## YOUR GOAL
Write out each record below exactly, but not the pictures.

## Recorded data
▼

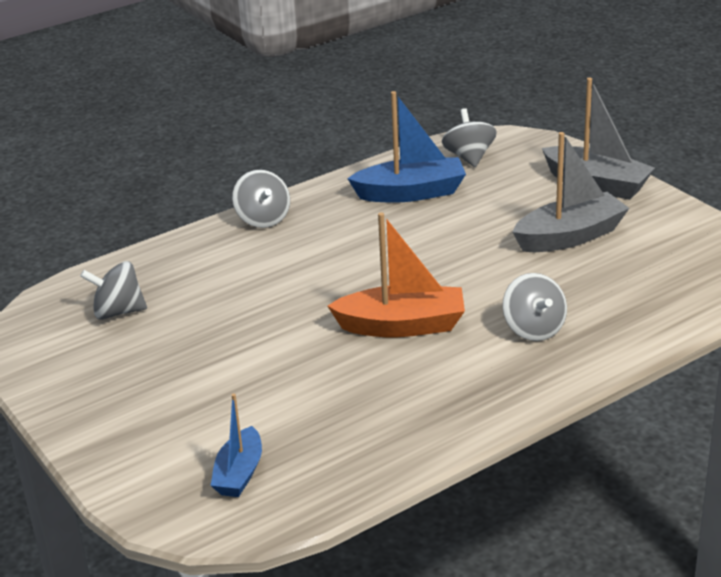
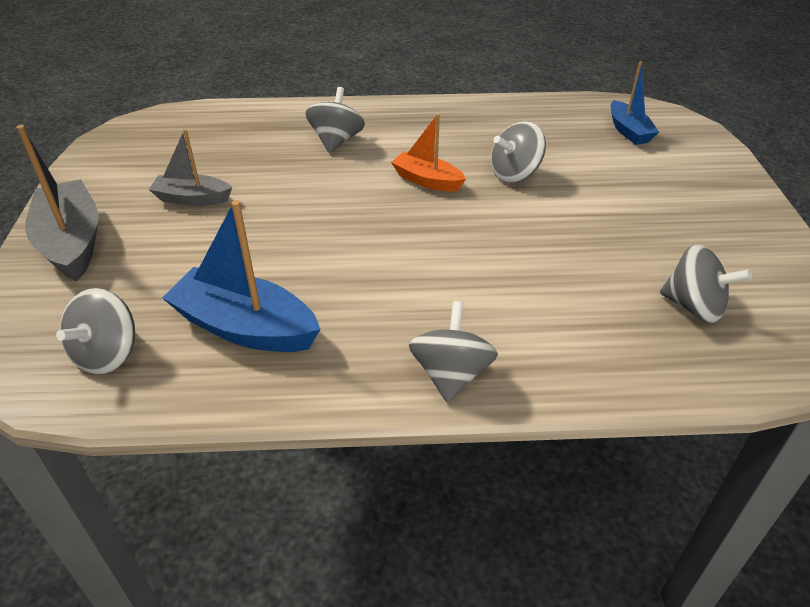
camera: 150 degrees left, 10 degrees up
(239, 473) = (628, 131): blue boat -> blue boat turned 120 degrees clockwise
(327, 365) = (515, 174): none -> grey spinning top
(402, 326) = (427, 180): orange boat -> orange boat, size x0.61
(570, 237) = (192, 199): grey boat -> grey boat, size x0.61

▲

## EXERCISE RESULT
camera: 150 degrees left, 10 degrees up
(239, 473) = (628, 131): blue boat -> blue boat turned 120 degrees clockwise
(327, 365) = (515, 174): none -> grey spinning top
(402, 326) = (427, 180): orange boat -> orange boat, size x0.61
(570, 237) = (192, 199): grey boat -> grey boat, size x0.61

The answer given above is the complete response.